> _Task to complete_
Transcribe only what runs from the line including "cyan cross: (201, 266)" through the last line of the entries, exactly as it appears.

===== Data extracts =====

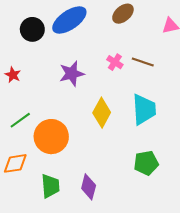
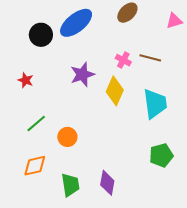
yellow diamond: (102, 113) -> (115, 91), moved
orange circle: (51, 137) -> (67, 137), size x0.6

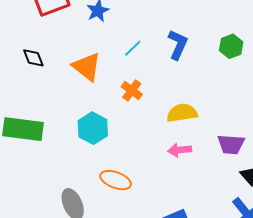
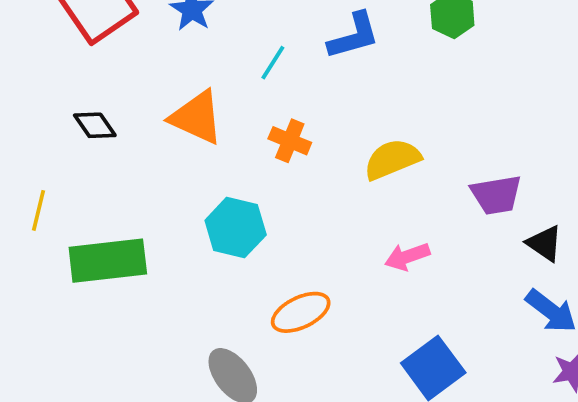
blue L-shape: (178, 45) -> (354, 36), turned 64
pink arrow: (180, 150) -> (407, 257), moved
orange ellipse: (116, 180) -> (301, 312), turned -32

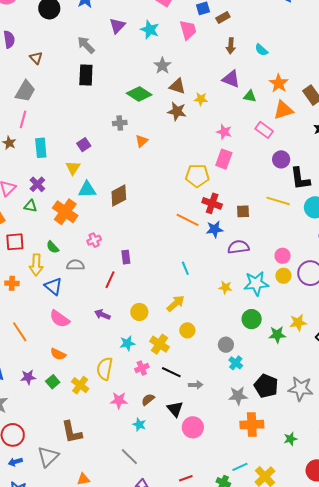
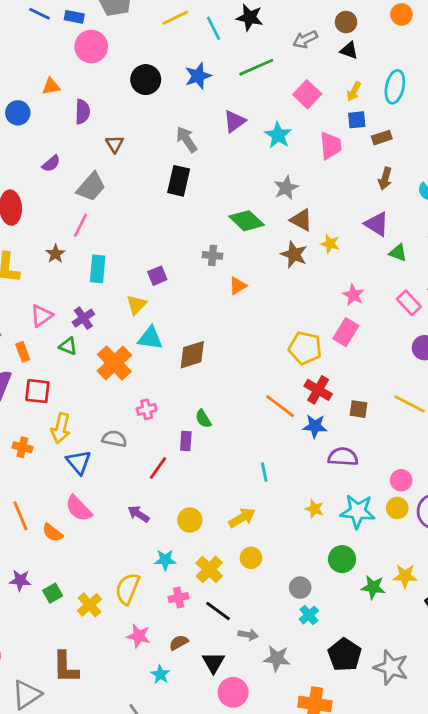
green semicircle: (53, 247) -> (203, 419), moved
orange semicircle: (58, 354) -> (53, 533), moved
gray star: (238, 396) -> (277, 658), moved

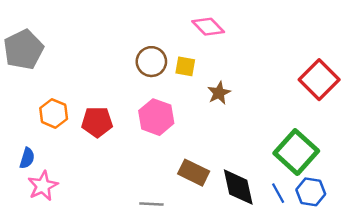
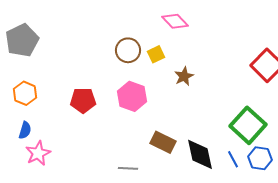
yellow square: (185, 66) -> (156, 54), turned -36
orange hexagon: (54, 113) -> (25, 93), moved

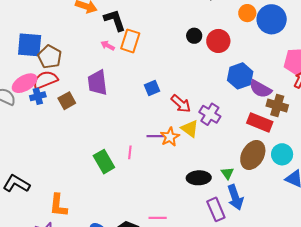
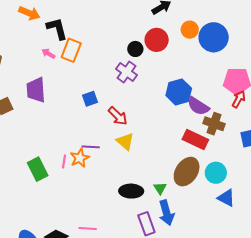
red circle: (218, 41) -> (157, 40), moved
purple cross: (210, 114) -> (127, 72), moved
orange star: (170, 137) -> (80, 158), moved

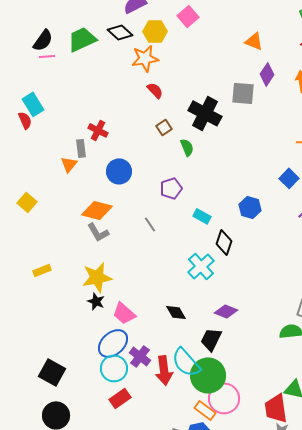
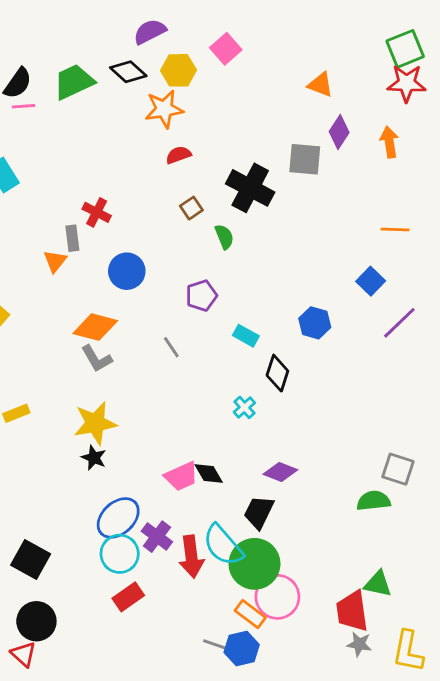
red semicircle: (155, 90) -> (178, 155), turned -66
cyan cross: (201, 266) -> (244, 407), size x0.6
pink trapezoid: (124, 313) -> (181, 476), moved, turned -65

=====

> _Output_
cyan cross: (201, 266) -> (244, 407), size x0.6
pink trapezoid: (124, 313) -> (181, 476), moved, turned -65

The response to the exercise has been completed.